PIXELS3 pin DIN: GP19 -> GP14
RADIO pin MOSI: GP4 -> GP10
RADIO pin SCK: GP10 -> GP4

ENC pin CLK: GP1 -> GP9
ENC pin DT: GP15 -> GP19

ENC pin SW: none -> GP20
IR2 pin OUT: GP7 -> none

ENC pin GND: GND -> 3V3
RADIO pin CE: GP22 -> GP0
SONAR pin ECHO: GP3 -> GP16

* * * * * * * * *

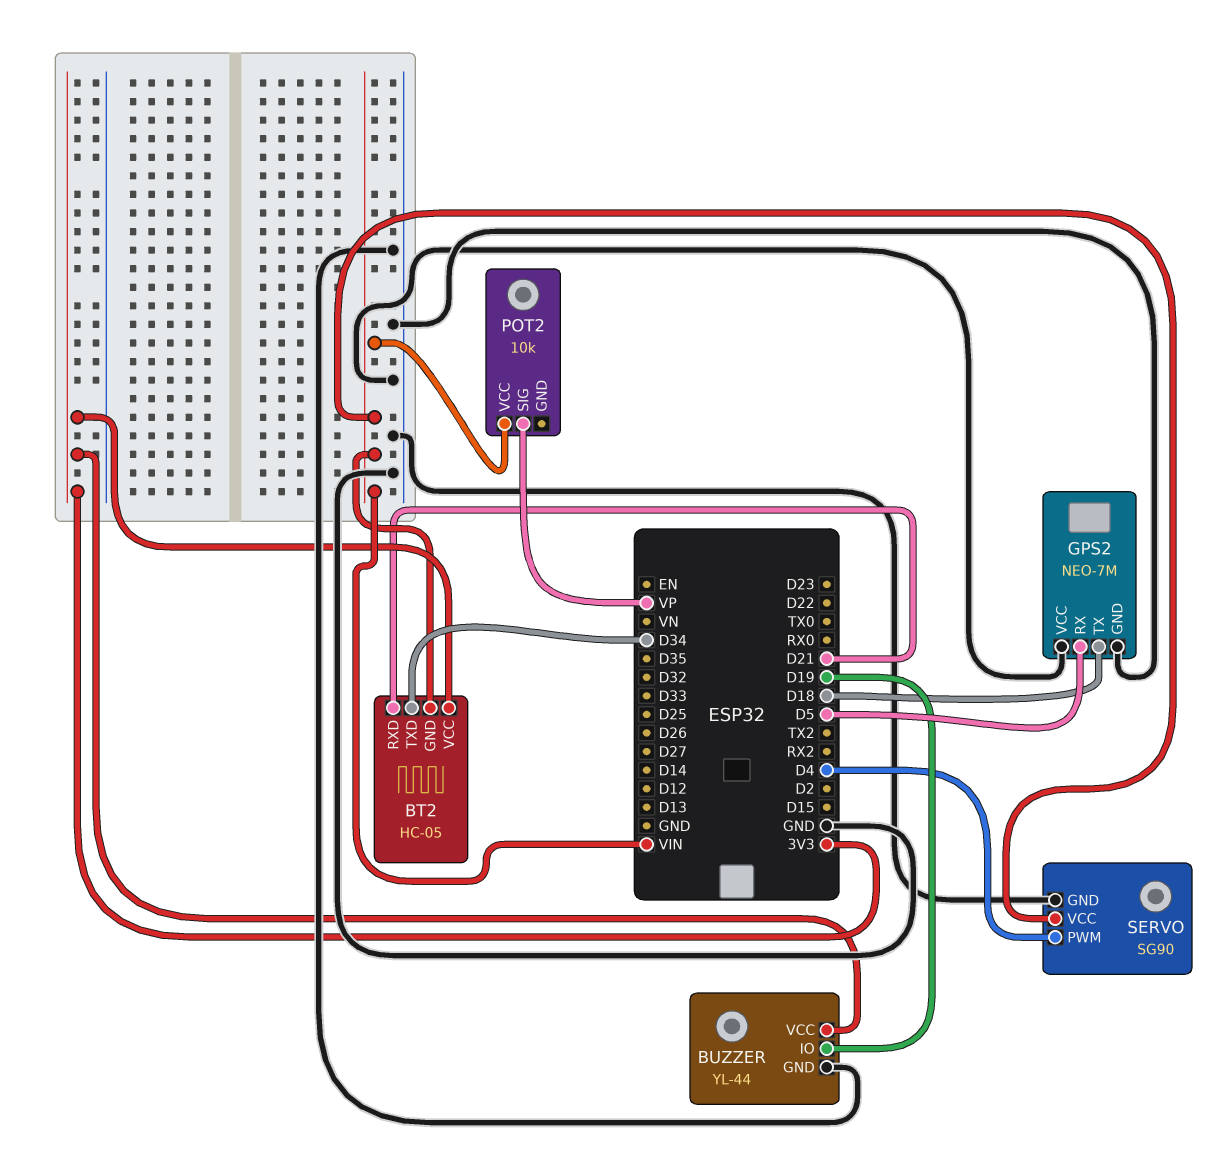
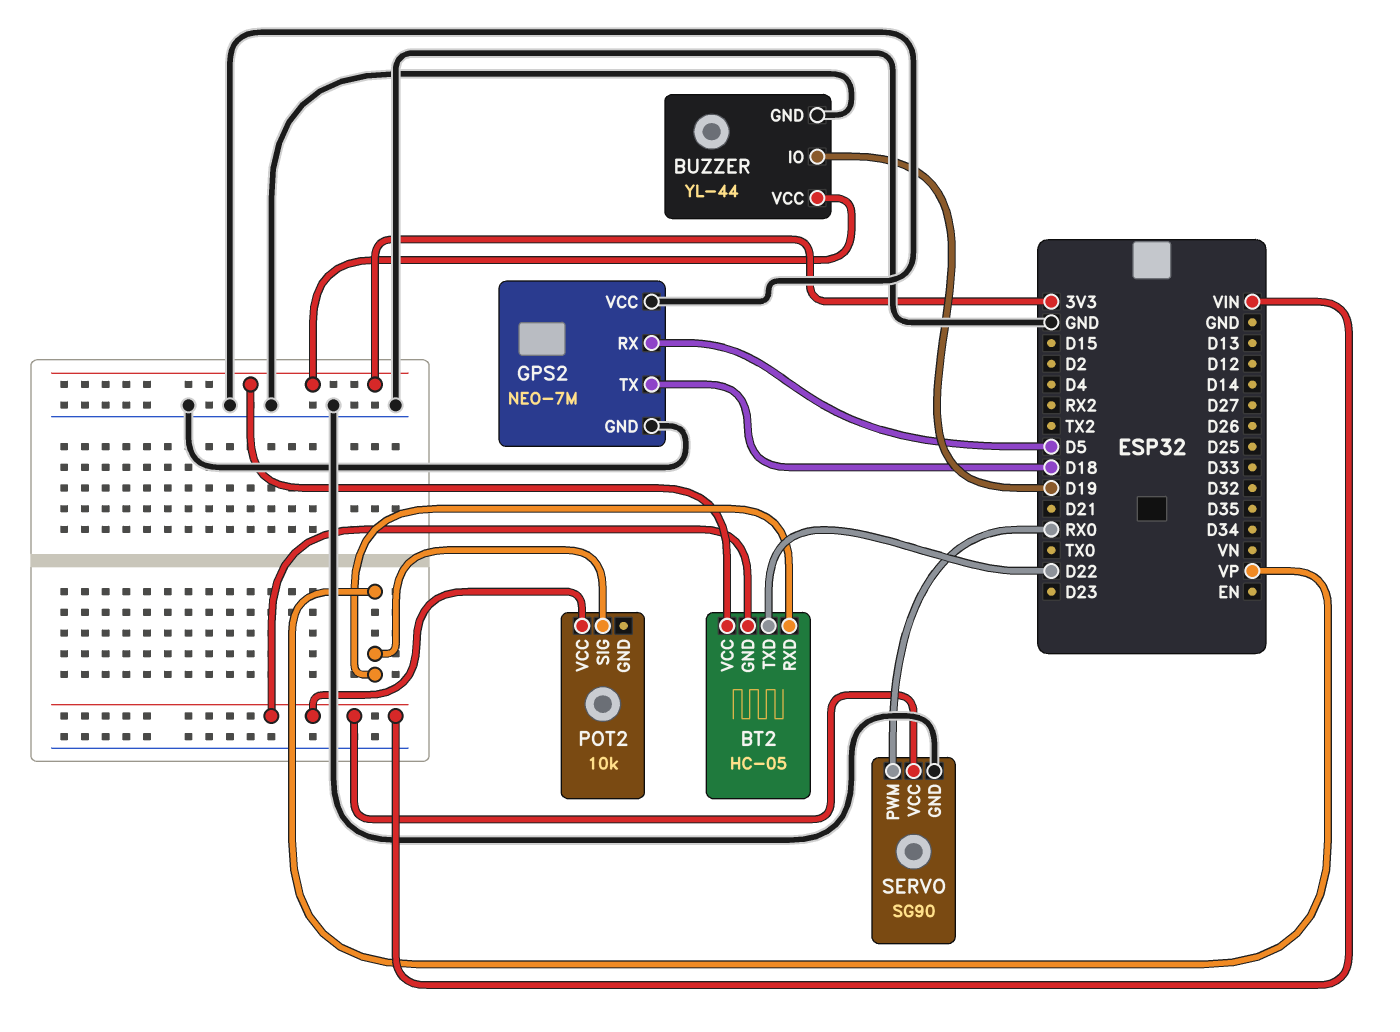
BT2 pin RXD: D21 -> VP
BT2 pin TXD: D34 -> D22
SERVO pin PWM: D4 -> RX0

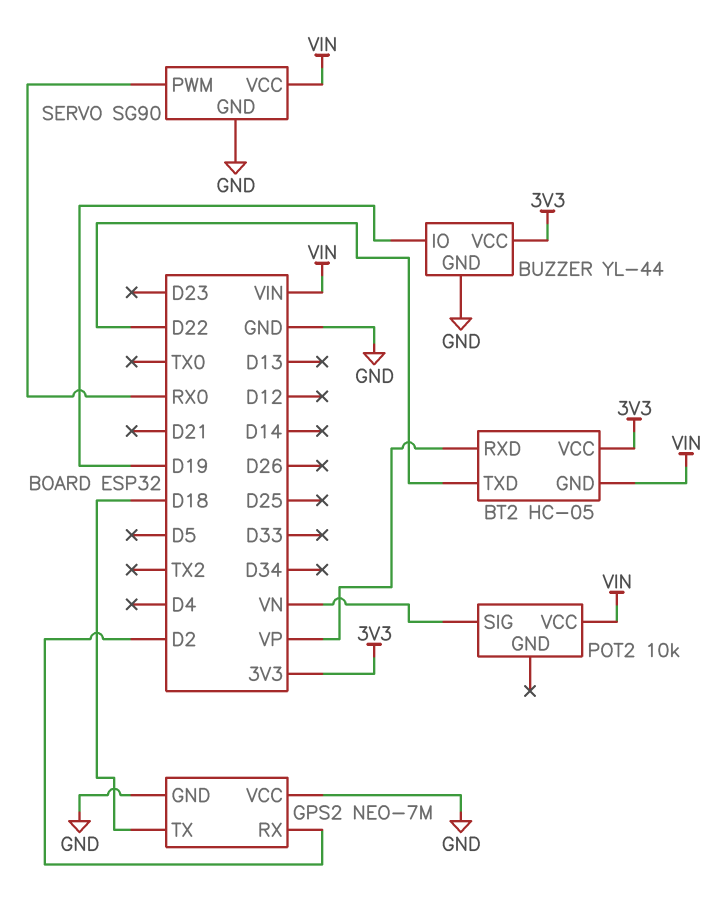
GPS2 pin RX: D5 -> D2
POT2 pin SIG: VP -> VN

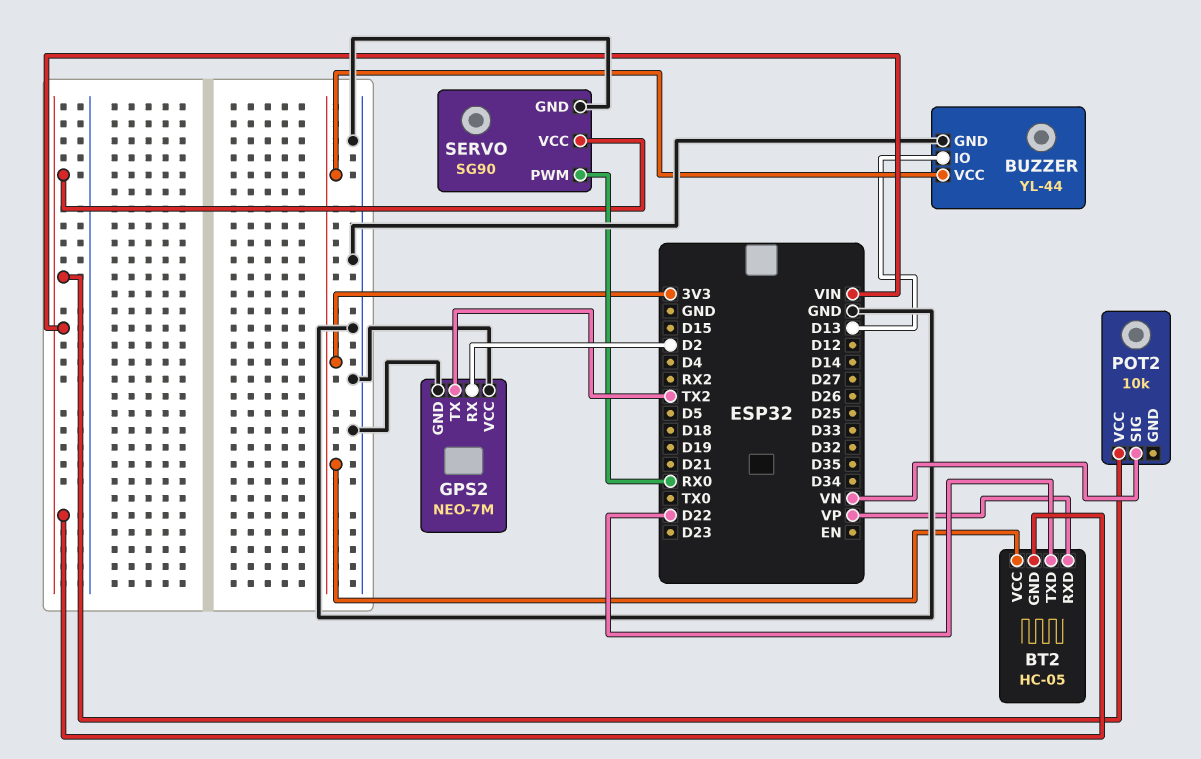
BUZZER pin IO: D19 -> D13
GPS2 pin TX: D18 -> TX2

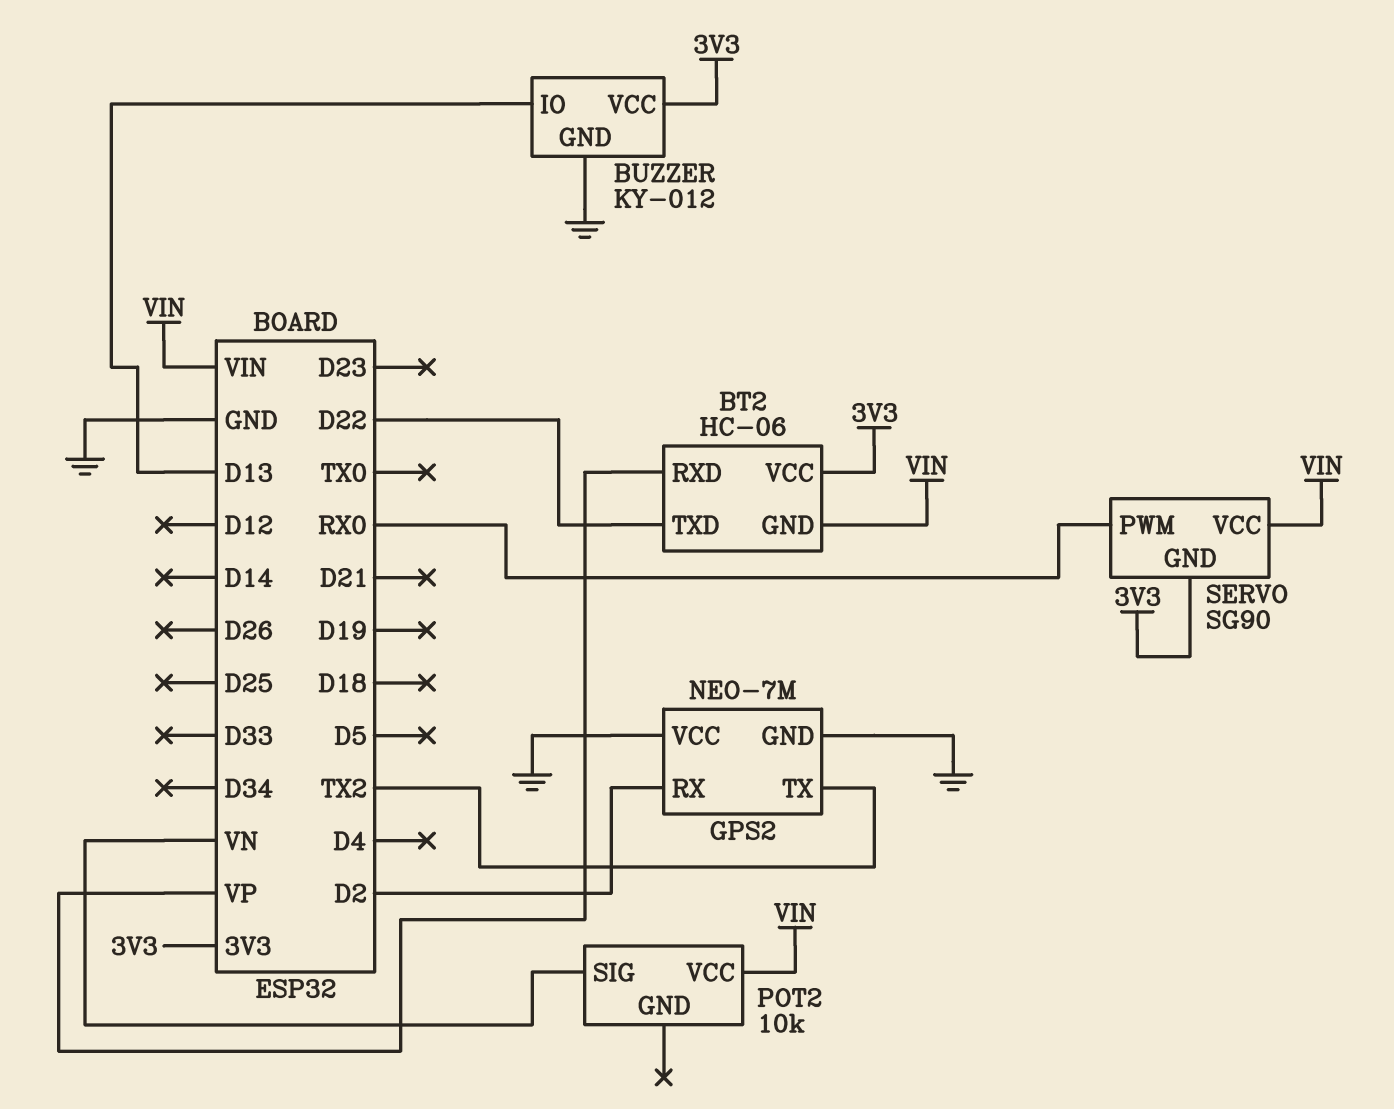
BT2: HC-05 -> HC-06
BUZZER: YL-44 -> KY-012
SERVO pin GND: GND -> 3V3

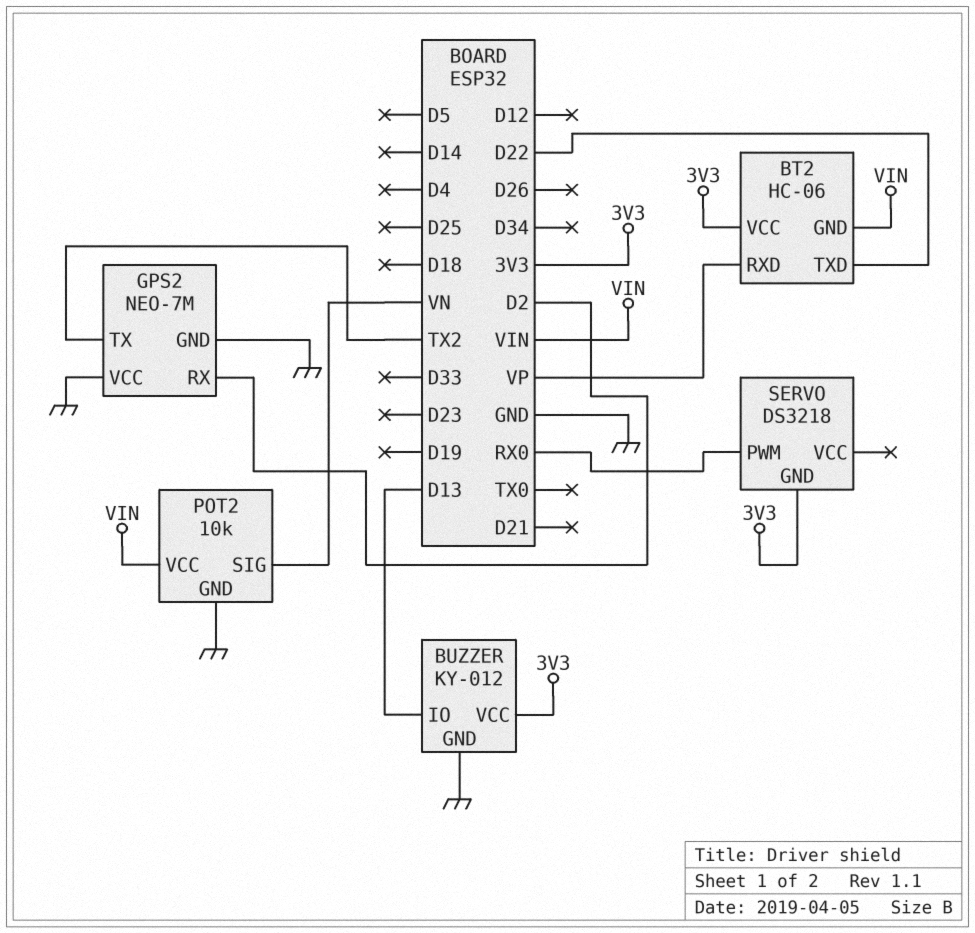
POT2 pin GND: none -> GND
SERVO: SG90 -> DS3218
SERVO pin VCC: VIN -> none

* * * * * * * * *

What needs to be done: In the listing above, find the line containing "POT2 pin GND: none -> GND" and the line containing "SERVO pin VCC: VIN -> none", then retype both and every line between them exactly, with nothing else.

Written response:
POT2 pin GND: none -> GND
SERVO: SG90 -> DS3218
SERVO pin VCC: VIN -> none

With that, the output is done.